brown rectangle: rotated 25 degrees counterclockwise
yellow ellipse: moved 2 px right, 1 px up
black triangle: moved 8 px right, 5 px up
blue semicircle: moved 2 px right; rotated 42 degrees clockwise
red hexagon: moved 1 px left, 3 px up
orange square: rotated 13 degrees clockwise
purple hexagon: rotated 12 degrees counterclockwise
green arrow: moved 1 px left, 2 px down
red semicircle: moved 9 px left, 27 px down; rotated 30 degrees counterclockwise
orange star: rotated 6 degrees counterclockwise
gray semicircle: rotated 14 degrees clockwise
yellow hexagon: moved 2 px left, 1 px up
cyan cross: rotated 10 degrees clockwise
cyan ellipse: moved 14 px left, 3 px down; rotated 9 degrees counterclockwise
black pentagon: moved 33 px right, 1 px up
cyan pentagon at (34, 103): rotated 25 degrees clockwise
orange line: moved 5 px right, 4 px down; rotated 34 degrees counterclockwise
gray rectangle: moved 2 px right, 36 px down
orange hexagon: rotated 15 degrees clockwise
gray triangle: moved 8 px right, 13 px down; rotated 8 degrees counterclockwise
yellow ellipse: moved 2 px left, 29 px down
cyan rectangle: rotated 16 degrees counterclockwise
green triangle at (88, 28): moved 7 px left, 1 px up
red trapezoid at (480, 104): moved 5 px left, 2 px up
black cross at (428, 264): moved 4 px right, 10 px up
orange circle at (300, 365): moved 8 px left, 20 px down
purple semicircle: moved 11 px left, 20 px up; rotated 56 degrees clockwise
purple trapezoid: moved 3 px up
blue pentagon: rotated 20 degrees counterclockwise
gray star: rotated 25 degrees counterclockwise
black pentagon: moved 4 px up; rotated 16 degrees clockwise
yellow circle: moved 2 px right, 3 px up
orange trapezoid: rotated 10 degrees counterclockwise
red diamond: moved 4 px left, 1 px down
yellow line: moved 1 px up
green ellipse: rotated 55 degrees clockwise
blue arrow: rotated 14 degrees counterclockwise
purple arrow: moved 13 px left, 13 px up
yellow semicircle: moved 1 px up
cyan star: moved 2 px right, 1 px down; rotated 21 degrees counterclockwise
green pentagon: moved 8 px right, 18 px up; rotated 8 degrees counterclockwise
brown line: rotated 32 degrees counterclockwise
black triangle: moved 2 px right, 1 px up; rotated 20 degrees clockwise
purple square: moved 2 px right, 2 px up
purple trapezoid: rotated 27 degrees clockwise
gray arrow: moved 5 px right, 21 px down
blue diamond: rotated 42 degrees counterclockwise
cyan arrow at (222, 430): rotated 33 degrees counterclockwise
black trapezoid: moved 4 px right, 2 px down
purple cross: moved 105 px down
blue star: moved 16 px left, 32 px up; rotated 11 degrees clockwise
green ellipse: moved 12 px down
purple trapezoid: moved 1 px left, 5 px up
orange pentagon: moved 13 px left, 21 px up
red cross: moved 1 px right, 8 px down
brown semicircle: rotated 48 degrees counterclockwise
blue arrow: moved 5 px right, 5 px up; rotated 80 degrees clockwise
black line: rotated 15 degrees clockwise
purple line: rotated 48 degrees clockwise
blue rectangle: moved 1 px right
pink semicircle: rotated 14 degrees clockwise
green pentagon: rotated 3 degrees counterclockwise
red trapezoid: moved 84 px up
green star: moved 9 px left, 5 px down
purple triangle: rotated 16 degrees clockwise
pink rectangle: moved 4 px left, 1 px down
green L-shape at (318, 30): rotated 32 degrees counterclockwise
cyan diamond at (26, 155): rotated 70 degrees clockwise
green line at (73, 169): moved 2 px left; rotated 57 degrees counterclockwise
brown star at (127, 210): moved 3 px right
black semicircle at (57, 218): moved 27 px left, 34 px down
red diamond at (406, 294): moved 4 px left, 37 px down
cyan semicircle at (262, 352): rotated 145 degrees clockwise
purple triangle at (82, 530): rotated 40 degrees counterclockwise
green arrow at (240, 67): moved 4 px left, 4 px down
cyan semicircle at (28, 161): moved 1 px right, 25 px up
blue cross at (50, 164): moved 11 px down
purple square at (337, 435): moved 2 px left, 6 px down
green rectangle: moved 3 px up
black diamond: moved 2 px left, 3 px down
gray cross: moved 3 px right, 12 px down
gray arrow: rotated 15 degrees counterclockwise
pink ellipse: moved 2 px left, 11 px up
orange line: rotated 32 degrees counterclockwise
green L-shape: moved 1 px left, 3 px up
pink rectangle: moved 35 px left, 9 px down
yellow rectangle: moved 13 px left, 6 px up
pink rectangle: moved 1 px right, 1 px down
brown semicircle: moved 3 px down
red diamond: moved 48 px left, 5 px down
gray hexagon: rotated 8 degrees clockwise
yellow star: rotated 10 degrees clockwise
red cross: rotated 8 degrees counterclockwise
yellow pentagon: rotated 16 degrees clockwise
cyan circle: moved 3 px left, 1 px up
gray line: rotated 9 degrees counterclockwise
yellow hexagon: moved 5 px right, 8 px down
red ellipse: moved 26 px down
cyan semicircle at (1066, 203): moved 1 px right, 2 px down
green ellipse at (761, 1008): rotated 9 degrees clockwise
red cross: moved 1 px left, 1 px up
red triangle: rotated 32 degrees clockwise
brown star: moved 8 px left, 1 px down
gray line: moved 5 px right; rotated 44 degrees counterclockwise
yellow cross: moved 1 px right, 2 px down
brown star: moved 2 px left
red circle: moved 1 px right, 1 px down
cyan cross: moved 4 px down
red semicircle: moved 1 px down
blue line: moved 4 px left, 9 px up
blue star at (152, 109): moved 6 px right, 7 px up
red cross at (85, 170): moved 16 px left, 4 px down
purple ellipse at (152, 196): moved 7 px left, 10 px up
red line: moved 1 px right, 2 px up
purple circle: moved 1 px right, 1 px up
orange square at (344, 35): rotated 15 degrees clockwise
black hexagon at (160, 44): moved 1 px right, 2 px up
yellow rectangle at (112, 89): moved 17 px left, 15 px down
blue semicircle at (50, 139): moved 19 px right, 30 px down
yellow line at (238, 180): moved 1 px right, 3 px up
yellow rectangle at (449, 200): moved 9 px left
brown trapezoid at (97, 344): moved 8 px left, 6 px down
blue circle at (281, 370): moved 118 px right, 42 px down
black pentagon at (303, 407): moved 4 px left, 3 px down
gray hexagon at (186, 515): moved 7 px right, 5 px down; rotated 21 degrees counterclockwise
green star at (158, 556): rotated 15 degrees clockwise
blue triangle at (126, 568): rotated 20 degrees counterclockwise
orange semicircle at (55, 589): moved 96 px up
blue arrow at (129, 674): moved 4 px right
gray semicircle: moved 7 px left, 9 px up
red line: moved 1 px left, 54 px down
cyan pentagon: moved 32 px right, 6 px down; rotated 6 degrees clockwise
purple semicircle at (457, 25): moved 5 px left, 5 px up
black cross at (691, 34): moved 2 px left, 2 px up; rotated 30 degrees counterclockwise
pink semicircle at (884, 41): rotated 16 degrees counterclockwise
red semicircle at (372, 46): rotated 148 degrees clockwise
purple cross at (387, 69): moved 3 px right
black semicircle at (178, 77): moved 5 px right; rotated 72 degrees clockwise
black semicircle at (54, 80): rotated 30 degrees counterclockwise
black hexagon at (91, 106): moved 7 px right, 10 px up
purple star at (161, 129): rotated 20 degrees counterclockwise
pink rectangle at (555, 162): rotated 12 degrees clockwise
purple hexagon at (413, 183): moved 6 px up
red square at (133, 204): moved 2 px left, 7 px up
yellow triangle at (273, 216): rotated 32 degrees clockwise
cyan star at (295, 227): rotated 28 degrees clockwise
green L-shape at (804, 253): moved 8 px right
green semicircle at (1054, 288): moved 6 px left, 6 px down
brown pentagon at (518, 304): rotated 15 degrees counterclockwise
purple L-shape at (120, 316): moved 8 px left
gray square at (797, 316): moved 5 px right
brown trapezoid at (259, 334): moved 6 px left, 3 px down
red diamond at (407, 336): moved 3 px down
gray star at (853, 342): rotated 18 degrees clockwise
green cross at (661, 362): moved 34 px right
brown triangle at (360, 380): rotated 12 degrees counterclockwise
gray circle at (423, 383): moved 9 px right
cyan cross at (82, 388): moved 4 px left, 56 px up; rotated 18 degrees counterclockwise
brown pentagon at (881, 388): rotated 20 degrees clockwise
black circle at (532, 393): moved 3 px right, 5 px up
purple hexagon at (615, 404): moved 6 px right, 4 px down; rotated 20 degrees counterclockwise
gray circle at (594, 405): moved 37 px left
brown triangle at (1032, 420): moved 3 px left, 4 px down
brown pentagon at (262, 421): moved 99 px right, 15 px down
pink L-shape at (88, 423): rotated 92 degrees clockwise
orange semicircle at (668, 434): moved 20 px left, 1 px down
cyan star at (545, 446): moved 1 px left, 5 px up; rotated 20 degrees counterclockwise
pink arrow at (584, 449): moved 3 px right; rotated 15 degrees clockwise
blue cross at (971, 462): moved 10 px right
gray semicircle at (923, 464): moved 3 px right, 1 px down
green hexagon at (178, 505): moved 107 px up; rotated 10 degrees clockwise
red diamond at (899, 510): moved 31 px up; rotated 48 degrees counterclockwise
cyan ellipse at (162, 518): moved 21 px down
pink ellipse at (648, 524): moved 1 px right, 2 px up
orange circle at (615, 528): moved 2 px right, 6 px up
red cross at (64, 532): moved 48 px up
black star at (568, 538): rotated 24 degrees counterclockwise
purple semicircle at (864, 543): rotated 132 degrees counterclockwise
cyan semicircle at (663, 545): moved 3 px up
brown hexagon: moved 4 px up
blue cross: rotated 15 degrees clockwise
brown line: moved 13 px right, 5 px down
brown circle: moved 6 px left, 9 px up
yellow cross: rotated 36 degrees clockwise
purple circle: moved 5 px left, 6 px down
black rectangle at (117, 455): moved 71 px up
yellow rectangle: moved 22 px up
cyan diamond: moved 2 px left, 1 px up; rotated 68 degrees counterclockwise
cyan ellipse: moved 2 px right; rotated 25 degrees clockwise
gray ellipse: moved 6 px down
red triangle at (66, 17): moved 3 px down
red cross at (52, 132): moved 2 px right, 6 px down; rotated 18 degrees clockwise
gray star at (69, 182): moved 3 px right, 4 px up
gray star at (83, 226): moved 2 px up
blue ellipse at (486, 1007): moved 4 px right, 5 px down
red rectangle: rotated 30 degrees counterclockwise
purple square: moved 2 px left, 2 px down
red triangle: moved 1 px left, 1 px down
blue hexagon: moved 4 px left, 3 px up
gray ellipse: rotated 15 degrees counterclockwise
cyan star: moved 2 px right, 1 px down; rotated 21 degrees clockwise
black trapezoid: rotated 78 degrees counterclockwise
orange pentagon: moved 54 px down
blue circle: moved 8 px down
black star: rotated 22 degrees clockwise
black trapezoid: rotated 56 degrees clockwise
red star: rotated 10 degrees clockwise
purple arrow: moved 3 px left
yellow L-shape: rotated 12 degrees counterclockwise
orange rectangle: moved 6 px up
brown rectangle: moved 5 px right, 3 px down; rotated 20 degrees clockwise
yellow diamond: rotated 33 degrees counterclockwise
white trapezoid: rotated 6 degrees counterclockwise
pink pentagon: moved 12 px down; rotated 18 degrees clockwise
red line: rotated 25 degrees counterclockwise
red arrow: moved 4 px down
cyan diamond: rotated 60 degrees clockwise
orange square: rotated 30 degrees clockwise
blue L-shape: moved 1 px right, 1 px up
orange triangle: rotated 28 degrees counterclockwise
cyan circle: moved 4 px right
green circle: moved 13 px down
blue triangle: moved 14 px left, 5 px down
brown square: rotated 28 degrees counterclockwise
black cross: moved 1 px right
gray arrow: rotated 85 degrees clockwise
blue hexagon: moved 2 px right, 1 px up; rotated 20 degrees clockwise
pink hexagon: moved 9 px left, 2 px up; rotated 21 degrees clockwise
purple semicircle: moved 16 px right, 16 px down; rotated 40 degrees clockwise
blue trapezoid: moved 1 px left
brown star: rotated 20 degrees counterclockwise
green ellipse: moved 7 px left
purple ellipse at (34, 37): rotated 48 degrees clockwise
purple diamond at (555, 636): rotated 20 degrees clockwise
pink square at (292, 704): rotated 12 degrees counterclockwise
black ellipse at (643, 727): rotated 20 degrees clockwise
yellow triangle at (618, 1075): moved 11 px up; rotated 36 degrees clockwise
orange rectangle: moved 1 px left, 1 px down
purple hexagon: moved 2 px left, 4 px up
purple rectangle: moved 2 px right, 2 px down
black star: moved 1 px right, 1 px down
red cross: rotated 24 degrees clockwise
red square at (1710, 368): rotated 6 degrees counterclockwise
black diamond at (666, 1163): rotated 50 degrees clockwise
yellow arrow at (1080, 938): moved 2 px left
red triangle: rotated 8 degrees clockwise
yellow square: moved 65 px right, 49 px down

★ ★ ★

Task requirements
Would you please repeat exactly the lines above, starting at the line with "purple trapezoid: moved 3 px up" and stopping at the line with "pink rectangle: moved 4 px left, 1 px down", both included?

Result for this exercise
purple trapezoid: moved 3 px up
blue pentagon: rotated 20 degrees counterclockwise
gray star: rotated 25 degrees counterclockwise
black pentagon: moved 4 px up; rotated 16 degrees clockwise
yellow circle: moved 2 px right, 3 px up
orange trapezoid: rotated 10 degrees counterclockwise
red diamond: moved 4 px left, 1 px down
yellow line: moved 1 px up
green ellipse: rotated 55 degrees clockwise
blue arrow: rotated 14 degrees counterclockwise
purple arrow: moved 13 px left, 13 px up
yellow semicircle: moved 1 px up
cyan star: moved 2 px right, 1 px down; rotated 21 degrees counterclockwise
green pentagon: moved 8 px right, 18 px up; rotated 8 degrees counterclockwise
brown line: rotated 32 degrees counterclockwise
black triangle: moved 2 px right, 1 px up; rotated 20 degrees clockwise
purple square: moved 2 px right, 2 px up
purple trapezoid: rotated 27 degrees clockwise
gray arrow: moved 5 px right, 21 px down
blue diamond: rotated 42 degrees counterclockwise
cyan arrow at (222, 430): rotated 33 degrees counterclockwise
black trapezoid: moved 4 px right, 2 px down
purple cross: moved 105 px down
blue star: moved 16 px left, 32 px up; rotated 11 degrees clockwise
green ellipse: moved 12 px down
purple trapezoid: moved 1 px left, 5 px up
orange pentagon: moved 13 px left, 21 px up
red cross: moved 1 px right, 8 px down
brown semicircle: rotated 48 degrees counterclockwise
blue arrow: moved 5 px right, 5 px up; rotated 80 degrees clockwise
black line: rotated 15 degrees clockwise
purple line: rotated 48 degrees clockwise
blue rectangle: moved 1 px right
pink semicircle: rotated 14 degrees clockwise
green pentagon: rotated 3 degrees counterclockwise
red trapezoid: moved 84 px up
green star: moved 9 px left, 5 px down
purple triangle: rotated 16 degrees clockwise
pink rectangle: moved 4 px left, 1 px down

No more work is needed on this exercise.